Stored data
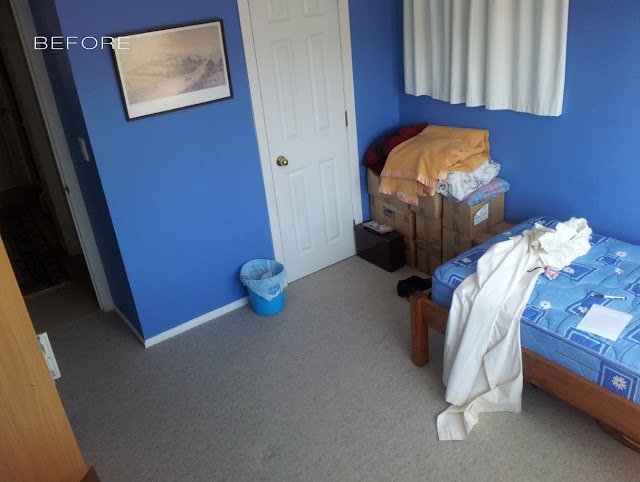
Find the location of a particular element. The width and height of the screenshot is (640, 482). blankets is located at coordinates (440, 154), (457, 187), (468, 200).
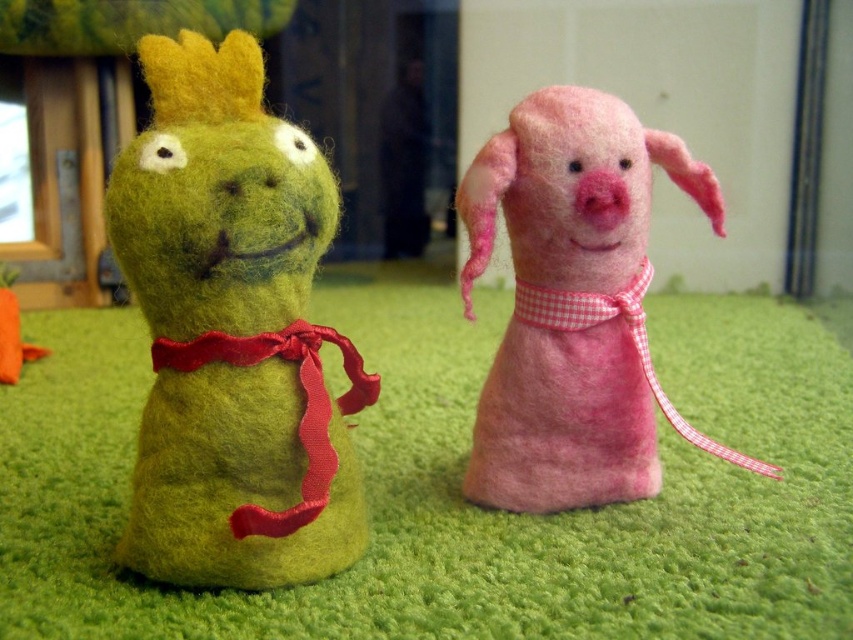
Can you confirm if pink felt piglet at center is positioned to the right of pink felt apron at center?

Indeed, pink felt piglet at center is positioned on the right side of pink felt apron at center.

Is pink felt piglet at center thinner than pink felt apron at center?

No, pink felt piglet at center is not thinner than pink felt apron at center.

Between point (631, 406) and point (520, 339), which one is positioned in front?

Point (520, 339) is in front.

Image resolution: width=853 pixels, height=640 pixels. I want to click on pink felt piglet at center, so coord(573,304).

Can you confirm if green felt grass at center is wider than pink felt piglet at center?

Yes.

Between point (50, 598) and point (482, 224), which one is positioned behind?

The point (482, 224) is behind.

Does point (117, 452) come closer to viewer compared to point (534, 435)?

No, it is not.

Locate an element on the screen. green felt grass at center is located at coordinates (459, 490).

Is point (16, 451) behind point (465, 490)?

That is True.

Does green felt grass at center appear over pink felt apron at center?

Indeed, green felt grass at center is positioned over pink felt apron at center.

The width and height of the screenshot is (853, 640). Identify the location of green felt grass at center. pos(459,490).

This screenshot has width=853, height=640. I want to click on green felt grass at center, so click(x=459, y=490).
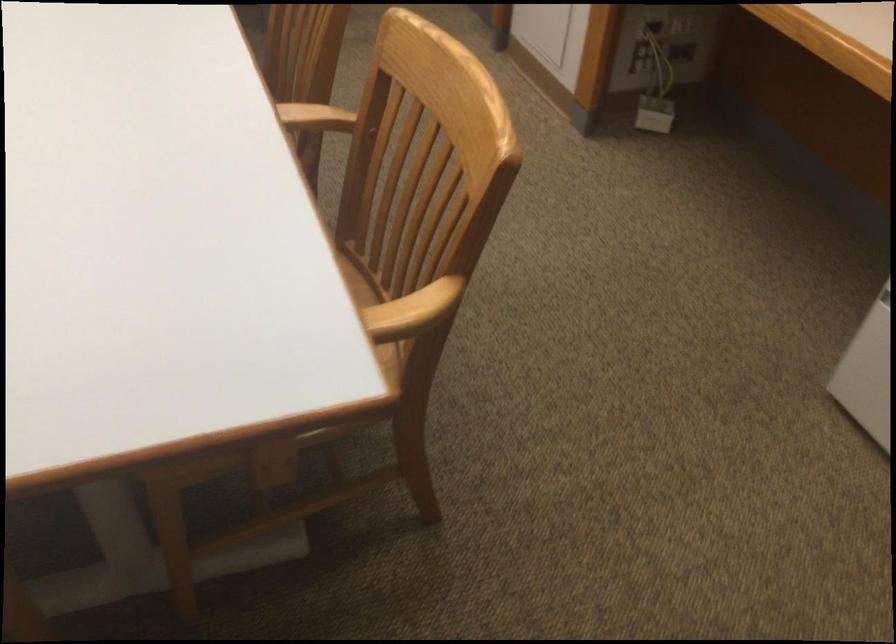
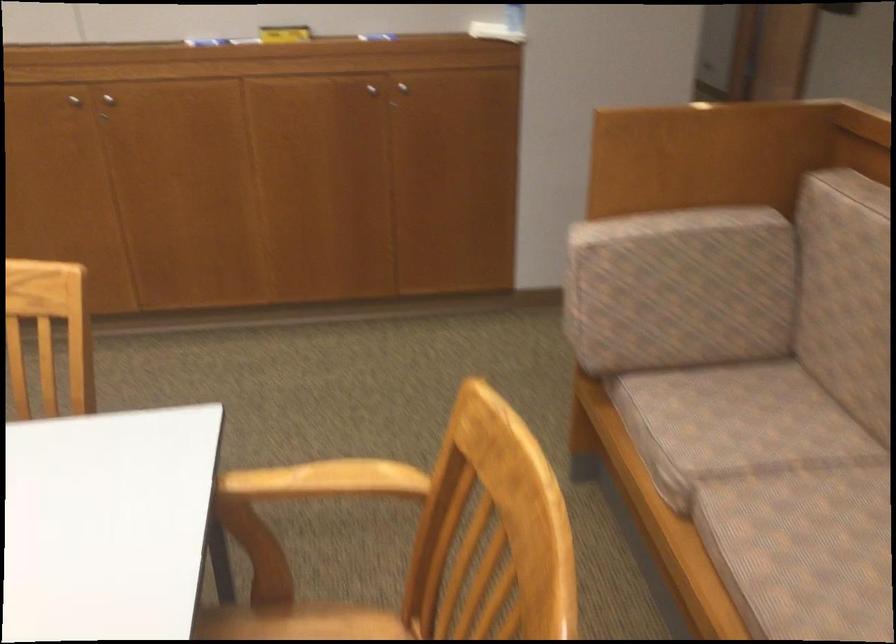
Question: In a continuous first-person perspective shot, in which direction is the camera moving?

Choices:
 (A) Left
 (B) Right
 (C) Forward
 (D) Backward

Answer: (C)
==
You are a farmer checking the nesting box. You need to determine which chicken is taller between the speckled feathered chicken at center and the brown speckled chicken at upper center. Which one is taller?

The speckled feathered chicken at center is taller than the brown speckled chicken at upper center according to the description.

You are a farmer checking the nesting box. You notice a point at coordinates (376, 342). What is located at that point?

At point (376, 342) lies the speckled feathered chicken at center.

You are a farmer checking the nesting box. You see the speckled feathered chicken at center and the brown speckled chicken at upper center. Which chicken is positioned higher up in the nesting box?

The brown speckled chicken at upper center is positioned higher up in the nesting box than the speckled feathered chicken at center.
==
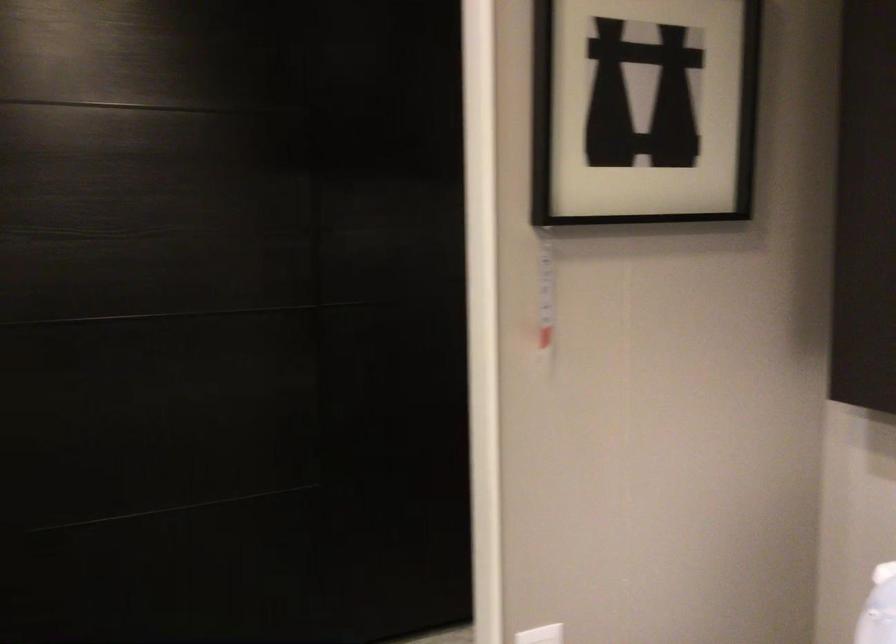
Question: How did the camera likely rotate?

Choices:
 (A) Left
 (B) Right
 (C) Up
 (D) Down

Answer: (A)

▶ WHAT THE TASK REQUIRES
Copy out the items from the line containing "No, pink felt" through the line containing "Point (520, 339) is in front.", reproducing each line as it appears.

▶ TASK SOLUTION
No, pink felt piglet at center is not thinner than pink felt apron at center.

Between point (631, 406) and point (520, 339), which one is positioned in front?

Point (520, 339) is in front.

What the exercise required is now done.